Can you copy out the data below with "Full results" renamed to "Complete results" throughout and nothing else altered? Leave out the pictures.

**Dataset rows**
━━━━━━

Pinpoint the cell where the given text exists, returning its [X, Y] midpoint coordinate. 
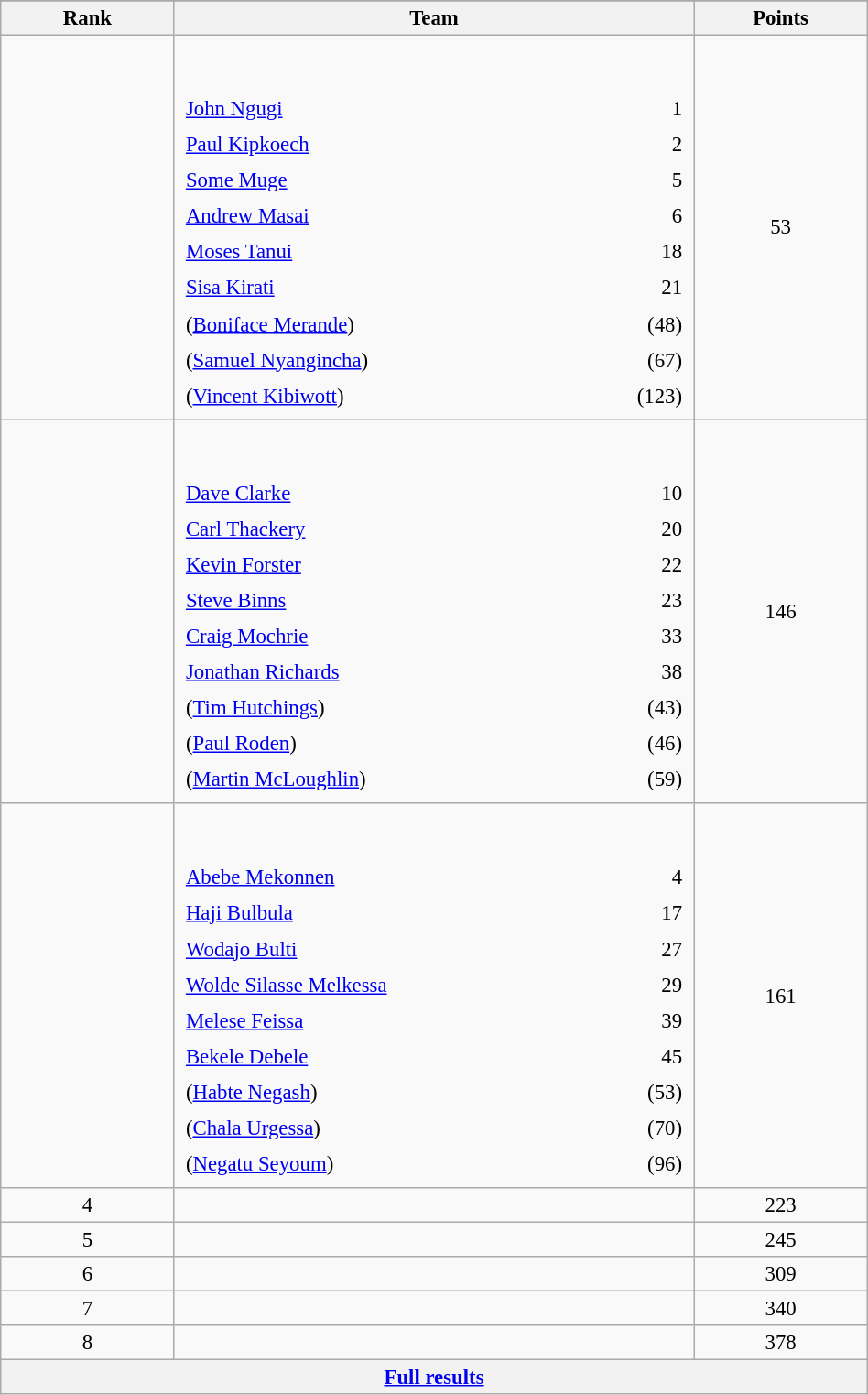
378 [780, 1342]
Sisa Kirati [377, 288]
Haji Bulbula [390, 913]
245 [780, 1239]
(Samuel Nyangincha) [377, 359]
John Ngugi [377, 109]
33 [640, 636]
1 [632, 109]
Andrew Masai [377, 216]
Carl Thackery [385, 528]
Dave Clarke [385, 493]
(Tim Hutchings) [385, 708]
Points [780, 18]
39 [644, 1020]
Craig Mochrie [385, 636]
309 [780, 1274]
Melese Feissa [390, 1020]
8 [88, 1342]
38 [640, 672]
23 [640, 601]
Jonathan Richards [385, 672]
2 [632, 145]
Wodajo Bulti [390, 949]
223 [780, 1205]
(43) [640, 708]
Team [434, 18]
Moses Tanui [377, 252]
Abebe Mekonnen [390, 877]
(123) [632, 396]
Bekele Debele [390, 1056]
53 [780, 227]
18 [632, 252]
(59) [640, 779]
22 [640, 564]
10 [640, 493]
(67) [632, 359]
(Negatu Seyoum) [390, 1163]
Wolde Silasse Melkessa [390, 984]
20 [640, 528]
17 [644, 913]
7 [88, 1308]
(Martin McLoughlin) [385, 779]
(53) [644, 1091]
(Habte Negash) [390, 1091]
(48) [632, 323]
Some Muge [377, 180]
(46) [640, 743]
(Paul Roden) [385, 743]
(Chala Urgessa) [390, 1127]
161 [780, 994]
(Boniface Merande) [377, 323]
146 [780, 612]
Rank [88, 18]
27 [644, 949]
21 [632, 288]
Paul Kipkoech [377, 145]
(96) [644, 1163]
(70) [644, 1127]
(Vincent Kibiwott) [377, 396]
45 [644, 1056]
340 [780, 1308]
Steve Binns [385, 601]
Kevin Forster [385, 564]
29 [644, 984]
Full results [434, 1377]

━━━━━━

**Full answer**
Pinpoint the cell where the given text exists, returning its [X, Y] midpoint coordinate. 
378 [780, 1342]
Sisa Kirati [377, 288]
Haji Bulbula [390, 913]
245 [780, 1239]
(Samuel Nyangincha) [377, 359]
John Ngugi [377, 109]
33 [640, 636]
1 [632, 109]
Andrew Masai [377, 216]
Carl Thackery [385, 528]
Dave Clarke [385, 493]
(Tim Hutchings) [385, 708]
Points [780, 18]
39 [644, 1020]
Craig Mochrie [385, 636]
309 [780, 1274]
Melese Feissa [390, 1020]
8 [88, 1342]
38 [640, 672]
23 [640, 601]
Jonathan Richards [385, 672]
2 [632, 145]
Wodajo Bulti [390, 949]
223 [780, 1205]
(43) [640, 708]
Team [434, 18]
Moses Tanui [377, 252]
Abebe Mekonnen [390, 877]
(123) [632, 396]
Bekele Debele [390, 1056]
53 [780, 227]
18 [632, 252]
(59) [640, 779]
22 [640, 564]
10 [640, 493]
(67) [632, 359]
(Negatu Seyoum) [390, 1163]
Wolde Silasse Melkessa [390, 984]
20 [640, 528]
17 [644, 913]
7 [88, 1308]
(Martin McLoughlin) [385, 779]
(53) [644, 1091]
(Habte Negash) [390, 1091]
(48) [632, 323]
Some Muge [377, 180]
(46) [640, 743]
(Paul Roden) [385, 743]
(Chala Urgessa) [390, 1127]
161 [780, 994]
(Boniface Merande) [377, 323]
146 [780, 612]
Rank [88, 18]
27 [644, 949]
21 [632, 288]
Paul Kipkoech [377, 145]
(96) [644, 1163]
(70) [644, 1127]
(Vincent Kibiwott) [377, 396]
45 [644, 1056]
340 [780, 1308]
Steve Binns [385, 601]
Kevin Forster [385, 564]
29 [644, 984]
Complete results [434, 1377]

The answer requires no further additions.